▶ [About this task]: An exact copy of every entry is needed here; the images stay out.

▶ [Exercise data]:

──────────────────────────────

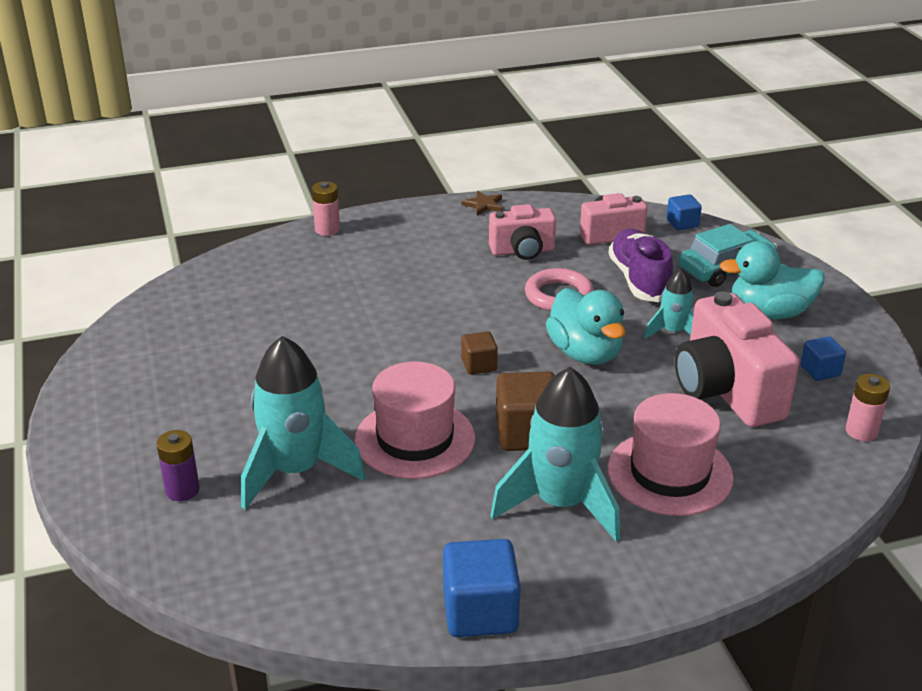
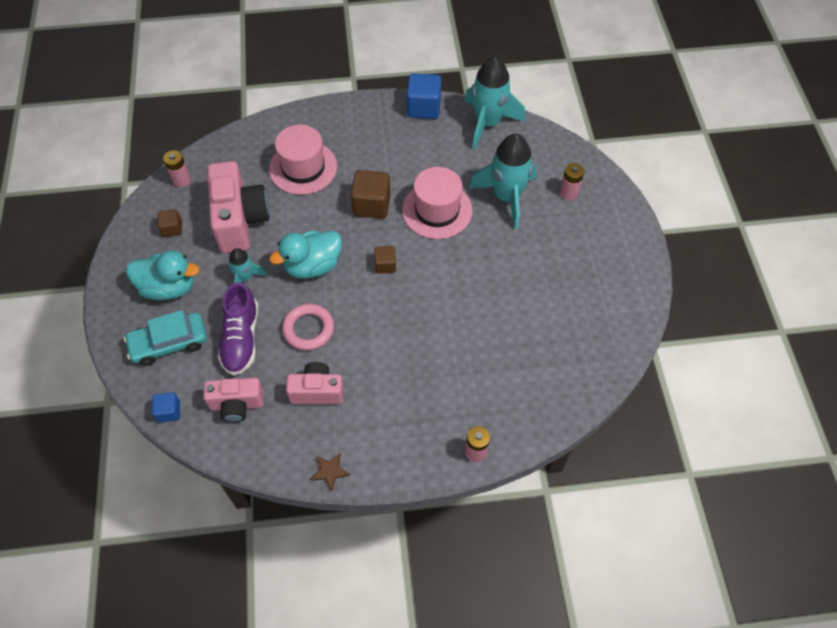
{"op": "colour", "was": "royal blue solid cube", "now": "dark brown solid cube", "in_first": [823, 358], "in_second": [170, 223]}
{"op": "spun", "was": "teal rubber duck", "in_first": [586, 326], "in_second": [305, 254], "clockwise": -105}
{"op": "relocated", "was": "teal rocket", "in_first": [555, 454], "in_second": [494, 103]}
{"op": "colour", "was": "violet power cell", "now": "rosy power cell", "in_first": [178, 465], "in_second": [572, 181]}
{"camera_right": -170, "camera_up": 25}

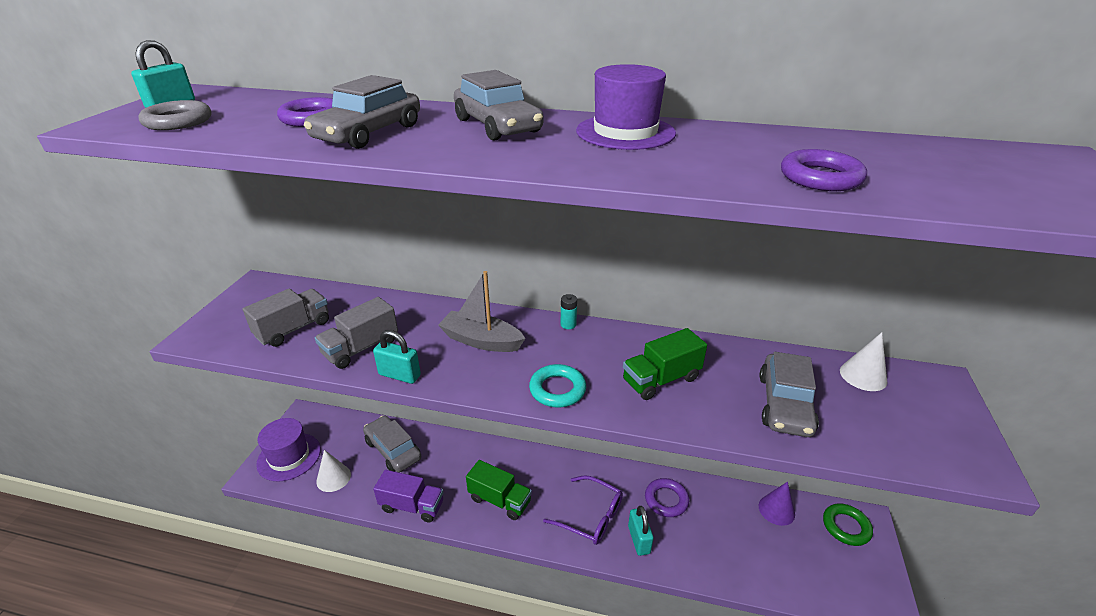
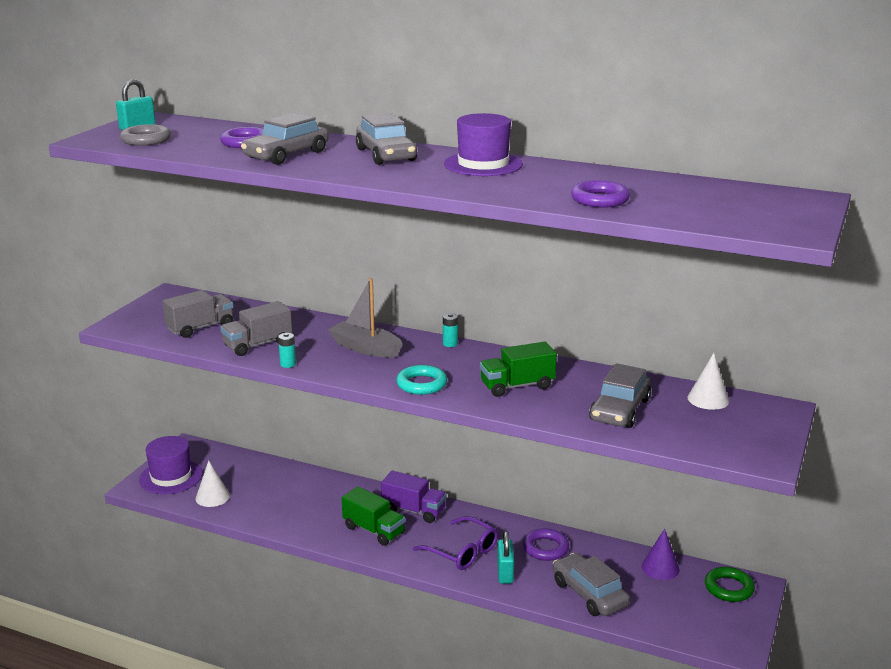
{"op": "exchanged", "was": "teal padlock", "now": "teal power cell", "in_first": [397, 357], "in_second": [287, 350]}
{"op": "relocated", "was": "violet truck", "in_first": [408, 496], "in_second": [414, 497]}
{"op": "relocated", "was": "ash-grey toy car", "in_first": [392, 444], "in_second": [591, 584]}
{"camera_right": 10, "camera_up": -10}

──────────────────────────────

▶ [Written answer]:
{"op": "colour", "was": "royal blue solid cube", "now": "dark brown solid cube", "in_first": [823, 358], "in_second": [170, 223]}
{"op": "spun", "was": "teal rubber duck", "in_first": [586, 326], "in_second": [305, 254], "clockwise": -105}
{"op": "relocated", "was": "teal rocket", "in_first": [555, 454], "in_second": [494, 103]}
{"op": "colour", "was": "violet power cell", "now": "rosy power cell", "in_first": [178, 465], "in_second": [572, 181]}
{"camera_right": -170, "camera_up": 25}

{"op": "exchanged", "was": "teal padlock", "now": "teal power cell", "in_first": [397, 357], "in_second": [287, 350]}
{"op": "relocated", "was": "violet truck", "in_first": [408, 496], "in_second": [414, 497]}
{"op": "relocated", "was": "ash-grey toy car", "in_first": [392, 444], "in_second": [591, 584]}
{"camera_right": 10, "camera_up": -10}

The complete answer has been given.